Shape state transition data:

==============================

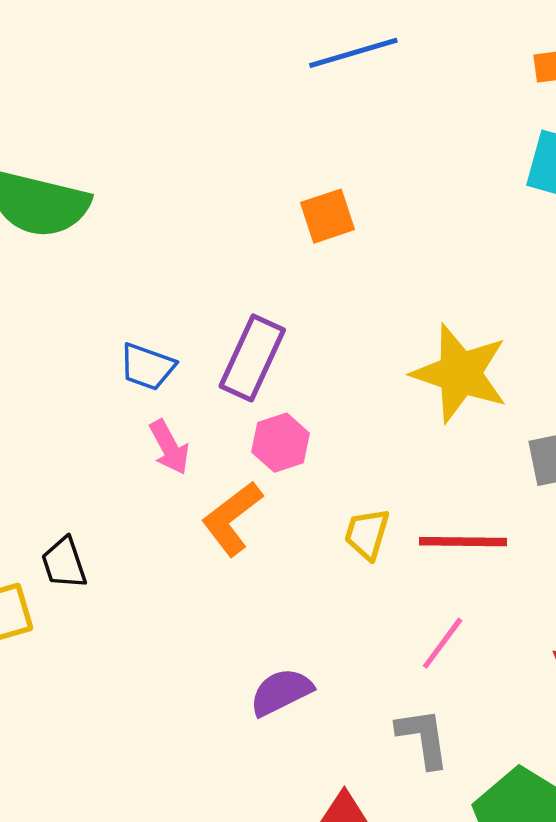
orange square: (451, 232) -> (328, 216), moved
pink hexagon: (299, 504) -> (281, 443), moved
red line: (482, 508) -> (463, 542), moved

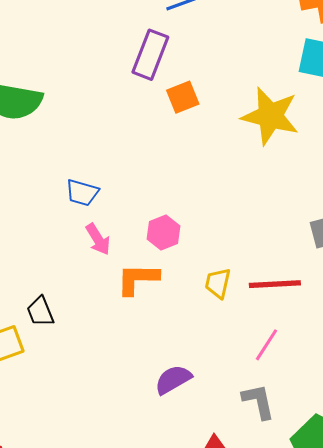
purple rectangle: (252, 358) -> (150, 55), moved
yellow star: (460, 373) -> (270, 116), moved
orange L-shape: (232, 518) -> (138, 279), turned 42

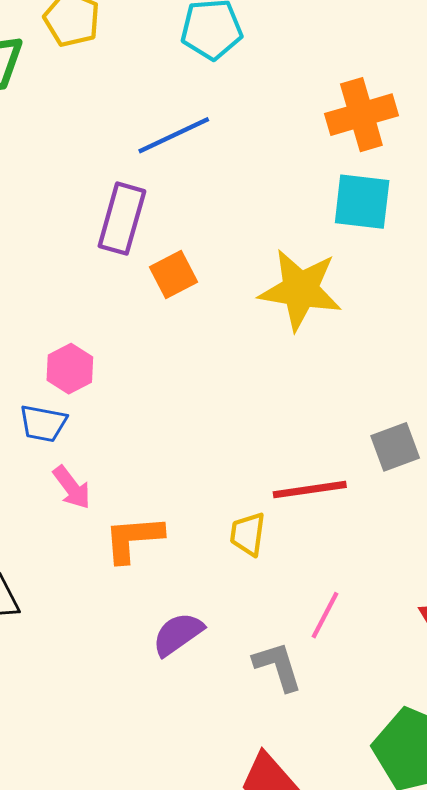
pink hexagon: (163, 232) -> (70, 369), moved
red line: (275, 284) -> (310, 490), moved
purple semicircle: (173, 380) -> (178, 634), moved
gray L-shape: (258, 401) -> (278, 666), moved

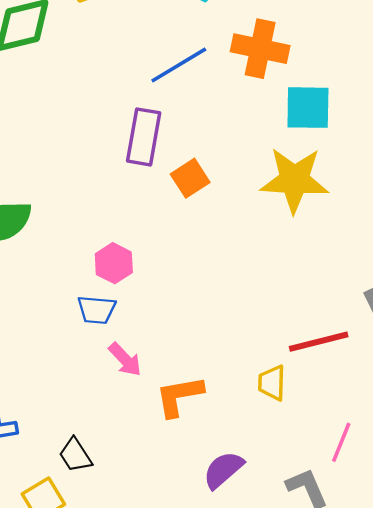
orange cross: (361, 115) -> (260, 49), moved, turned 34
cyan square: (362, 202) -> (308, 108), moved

==============================

- PROBLEM REQUIREMENTS:
From the line containing "red line: (482, 508) -> (463, 542), moved" through the end of the entries, quote each line exactly and nothing else, excluding all pictures.

- ANSWER SPACE:
red line: (482, 508) -> (463, 542), moved

purple rectangle: (252, 358) -> (150, 55), moved
yellow star: (460, 373) -> (270, 116), moved
orange L-shape: (232, 518) -> (138, 279), turned 42

pink hexagon: (163, 232) -> (70, 369), moved
red line: (275, 284) -> (310, 490), moved
purple semicircle: (173, 380) -> (178, 634), moved
gray L-shape: (258, 401) -> (278, 666), moved

orange cross: (361, 115) -> (260, 49), moved, turned 34
cyan square: (362, 202) -> (308, 108), moved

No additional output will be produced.